## Task data
•••••
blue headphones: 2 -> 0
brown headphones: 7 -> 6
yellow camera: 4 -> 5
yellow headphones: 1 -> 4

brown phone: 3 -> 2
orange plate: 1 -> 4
•••••
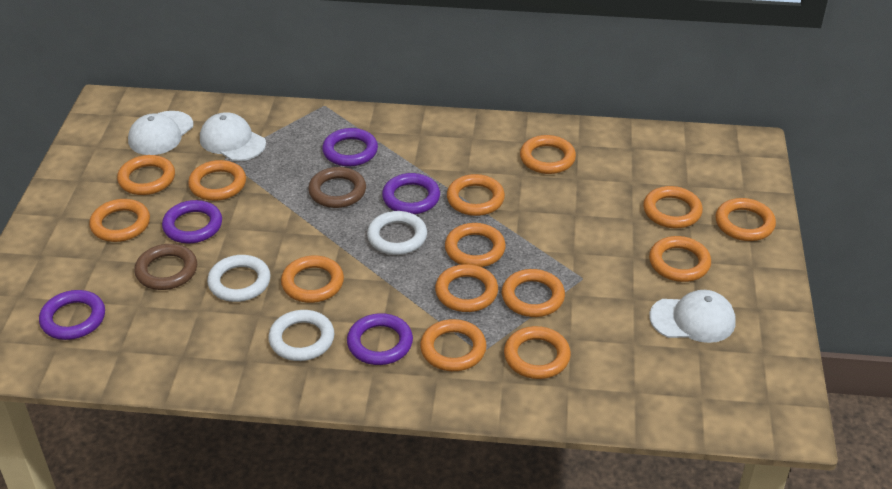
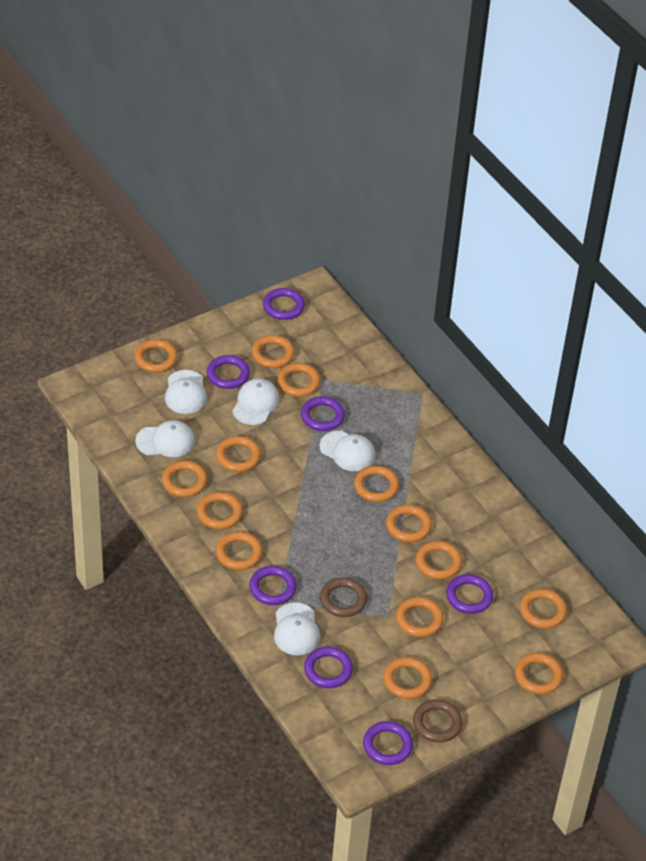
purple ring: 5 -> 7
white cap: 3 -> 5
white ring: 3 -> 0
•••••
## Problem statement
Copy every line of the data where "headphones" is found.

## Response to this exercise
blue headphones: 2 -> 0
brown headphones: 7 -> 6
yellow headphones: 1 -> 4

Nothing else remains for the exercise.